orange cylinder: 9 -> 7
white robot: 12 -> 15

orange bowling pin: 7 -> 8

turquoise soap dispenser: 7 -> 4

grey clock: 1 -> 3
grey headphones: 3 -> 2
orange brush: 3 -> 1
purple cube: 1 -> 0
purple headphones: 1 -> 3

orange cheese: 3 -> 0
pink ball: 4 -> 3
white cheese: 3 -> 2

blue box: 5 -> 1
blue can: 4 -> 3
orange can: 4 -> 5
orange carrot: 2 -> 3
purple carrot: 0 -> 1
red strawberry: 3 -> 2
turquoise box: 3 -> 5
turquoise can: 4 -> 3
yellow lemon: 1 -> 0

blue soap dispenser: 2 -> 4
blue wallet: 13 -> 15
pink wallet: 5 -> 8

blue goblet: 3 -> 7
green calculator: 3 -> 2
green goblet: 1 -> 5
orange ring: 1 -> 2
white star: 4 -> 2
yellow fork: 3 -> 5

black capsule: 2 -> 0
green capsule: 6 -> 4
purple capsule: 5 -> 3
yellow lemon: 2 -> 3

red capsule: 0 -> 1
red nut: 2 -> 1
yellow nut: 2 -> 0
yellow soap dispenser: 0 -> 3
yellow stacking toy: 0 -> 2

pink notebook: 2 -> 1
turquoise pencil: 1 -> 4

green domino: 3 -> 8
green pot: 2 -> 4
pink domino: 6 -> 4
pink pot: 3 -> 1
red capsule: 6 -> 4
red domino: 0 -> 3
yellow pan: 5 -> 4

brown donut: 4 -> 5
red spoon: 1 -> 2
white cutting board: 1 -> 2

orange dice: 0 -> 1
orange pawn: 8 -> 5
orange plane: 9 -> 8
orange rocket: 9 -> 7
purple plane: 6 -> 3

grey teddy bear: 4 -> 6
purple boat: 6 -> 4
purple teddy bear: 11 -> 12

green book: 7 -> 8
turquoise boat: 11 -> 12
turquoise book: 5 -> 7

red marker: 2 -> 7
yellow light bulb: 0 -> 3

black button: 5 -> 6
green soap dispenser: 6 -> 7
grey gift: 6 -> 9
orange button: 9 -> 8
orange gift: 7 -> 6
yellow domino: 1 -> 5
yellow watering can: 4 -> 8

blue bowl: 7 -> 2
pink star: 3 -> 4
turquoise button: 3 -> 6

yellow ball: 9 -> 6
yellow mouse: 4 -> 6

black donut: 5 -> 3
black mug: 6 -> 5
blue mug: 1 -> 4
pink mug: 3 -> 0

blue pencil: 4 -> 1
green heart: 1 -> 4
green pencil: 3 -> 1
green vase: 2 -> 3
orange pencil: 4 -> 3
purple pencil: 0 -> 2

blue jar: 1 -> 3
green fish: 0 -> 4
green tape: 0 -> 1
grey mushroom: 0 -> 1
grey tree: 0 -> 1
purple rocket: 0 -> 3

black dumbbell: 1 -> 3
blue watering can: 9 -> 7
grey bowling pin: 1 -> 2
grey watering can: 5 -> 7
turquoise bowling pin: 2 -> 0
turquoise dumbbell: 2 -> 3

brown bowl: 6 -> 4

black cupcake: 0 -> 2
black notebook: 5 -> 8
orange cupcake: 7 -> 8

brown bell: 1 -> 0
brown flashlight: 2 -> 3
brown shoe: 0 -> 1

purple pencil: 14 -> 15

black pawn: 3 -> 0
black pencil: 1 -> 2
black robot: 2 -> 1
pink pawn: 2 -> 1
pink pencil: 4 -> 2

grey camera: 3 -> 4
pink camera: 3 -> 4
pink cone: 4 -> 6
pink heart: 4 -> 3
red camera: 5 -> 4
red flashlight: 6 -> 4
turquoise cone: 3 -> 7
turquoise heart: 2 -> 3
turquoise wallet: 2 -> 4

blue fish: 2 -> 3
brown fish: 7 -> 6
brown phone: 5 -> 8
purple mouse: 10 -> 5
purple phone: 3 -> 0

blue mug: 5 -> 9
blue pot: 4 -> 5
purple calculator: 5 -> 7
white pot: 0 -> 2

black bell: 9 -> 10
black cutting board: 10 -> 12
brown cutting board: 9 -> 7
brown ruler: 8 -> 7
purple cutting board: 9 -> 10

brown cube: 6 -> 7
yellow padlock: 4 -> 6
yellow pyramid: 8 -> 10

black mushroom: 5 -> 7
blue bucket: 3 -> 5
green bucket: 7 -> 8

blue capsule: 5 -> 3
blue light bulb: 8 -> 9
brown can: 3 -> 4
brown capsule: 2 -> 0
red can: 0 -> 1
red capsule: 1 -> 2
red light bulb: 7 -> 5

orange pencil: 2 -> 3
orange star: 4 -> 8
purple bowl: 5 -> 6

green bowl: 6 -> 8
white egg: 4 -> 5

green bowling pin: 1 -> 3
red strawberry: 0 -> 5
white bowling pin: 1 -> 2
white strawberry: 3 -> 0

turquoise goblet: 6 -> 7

> [Exercise requirements] Type out the entire listing again, matching every line exactly.

> [Exercise solution]
orange cylinder: 9 -> 7
white robot: 12 -> 15

orange bowling pin: 7 -> 8

turquoise soap dispenser: 7 -> 4

grey clock: 1 -> 3
grey headphones: 3 -> 2
orange brush: 3 -> 1
purple cube: 1 -> 0
purple headphones: 1 -> 3

orange cheese: 3 -> 0
pink ball: 4 -> 3
white cheese: 3 -> 2

blue box: 5 -> 1
blue can: 4 -> 3
orange can: 4 -> 5
orange carrot: 2 -> 3
purple carrot: 0 -> 1
red strawberry: 3 -> 2
turquoise box: 3 -> 5
turquoise can: 4 -> 3
yellow lemon: 1 -> 0

blue soap dispenser: 2 -> 4
blue wallet: 13 -> 15
pink wallet: 5 -> 8

blue goblet: 3 -> 7
green calculator: 3 -> 2
green goblet: 1 -> 5
orange ring: 1 -> 2
white star: 4 -> 2
yellow fork: 3 -> 5

black capsule: 2 -> 0
green capsule: 6 -> 4
purple capsule: 5 -> 3
yellow lemon: 2 -> 3

red capsule: 0 -> 1
red nut: 2 -> 1
yellow nut: 2 -> 0
yellow soap dispenser: 0 -> 3
yellow stacking toy: 0 -> 2

pink notebook: 2 -> 1
turquoise pencil: 1 -> 4

green domino: 3 -> 8
green pot: 2 -> 4
pink domino: 6 -> 4
pink pot: 3 -> 1
red capsule: 6 -> 4
red domino: 0 -> 3
yellow pan: 5 -> 4

brown donut: 4 -> 5
red spoon: 1 -> 2
white cutting board: 1 -> 2

orange dice: 0 -> 1
orange pawn: 8 -> 5
orange plane: 9 -> 8
orange rocket: 9 -> 7
purple plane: 6 -> 3

grey teddy bear: 4 -> 6
purple boat: 6 -> 4
purple teddy bear: 11 -> 12

green book: 7 -> 8
turquoise boat: 11 -> 12
turquoise book: 5 -> 7

red marker: 2 -> 7
yellow light bulb: 0 -> 3

black button: 5 -> 6
green soap dispenser: 6 -> 7
grey gift: 6 -> 9
orange button: 9 -> 8
orange gift: 7 -> 6
yellow domino: 1 -> 5
yellow watering can: 4 -> 8

blue bowl: 7 -> 2
pink star: 3 -> 4
turquoise button: 3 -> 6

yellow ball: 9 -> 6
yellow mouse: 4 -> 6

black donut: 5 -> 3
black mug: 6 -> 5
blue mug: 1 -> 4
pink mug: 3 -> 0

blue pencil: 4 -> 1
green heart: 1 -> 4
green pencil: 3 -> 1
green vase: 2 -> 3
orange pencil: 4 -> 3
purple pencil: 0 -> 2

blue jar: 1 -> 3
green fish: 0 -> 4
green tape: 0 -> 1
grey mushroom: 0 -> 1
grey tree: 0 -> 1
purple rocket: 0 -> 3

black dumbbell: 1 -> 3
blue watering can: 9 -> 7
grey bowling pin: 1 -> 2
grey watering can: 5 -> 7
turquoise bowling pin: 2 -> 0
turquoise dumbbell: 2 -> 3

brown bowl: 6 -> 4

black cupcake: 0 -> 2
black notebook: 5 -> 8
orange cupcake: 7 -> 8

brown bell: 1 -> 0
brown flashlight: 2 -> 3
brown shoe: 0 -> 1

purple pencil: 14 -> 15

black pawn: 3 -> 0
black pencil: 1 -> 2
black robot: 2 -> 1
pink pawn: 2 -> 1
pink pencil: 4 -> 2

grey camera: 3 -> 4
pink camera: 3 -> 4
pink cone: 4 -> 6
pink heart: 4 -> 3
red camera: 5 -> 4
red flashlight: 6 -> 4
turquoise cone: 3 -> 7
turquoise heart: 2 -> 3
turquoise wallet: 2 -> 4

blue fish: 2 -> 3
brown fish: 7 -> 6
brown phone: 5 -> 8
purple mouse: 10 -> 5
purple phone: 3 -> 0

blue mug: 5 -> 9
blue pot: 4 -> 5
purple calculator: 5 -> 7
white pot: 0 -> 2

black bell: 9 -> 10
black cutting board: 10 -> 12
brown cutting board: 9 -> 7
brown ruler: 8 -> 7
purple cutting board: 9 -> 10

brown cube: 6 -> 7
yellow padlock: 4 -> 6
yellow pyramid: 8 -> 10

black mushroom: 5 -> 7
blue bucket: 3 -> 5
green bucket: 7 -> 8

blue capsule: 5 -> 3
blue light bulb: 8 -> 9
brown can: 3 -> 4
brown capsule: 2 -> 0
red can: 0 -> 1
red capsule: 1 -> 2
red light bulb: 7 -> 5

orange pencil: 2 -> 3
orange star: 4 -> 8
purple bowl: 5 -> 6

green bowl: 6 -> 8
white egg: 4 -> 5

green bowling pin: 1 -> 3
red strawberry: 0 -> 5
white bowling pin: 1 -> 2
white strawberry: 3 -> 0

turquoise goblet: 6 -> 7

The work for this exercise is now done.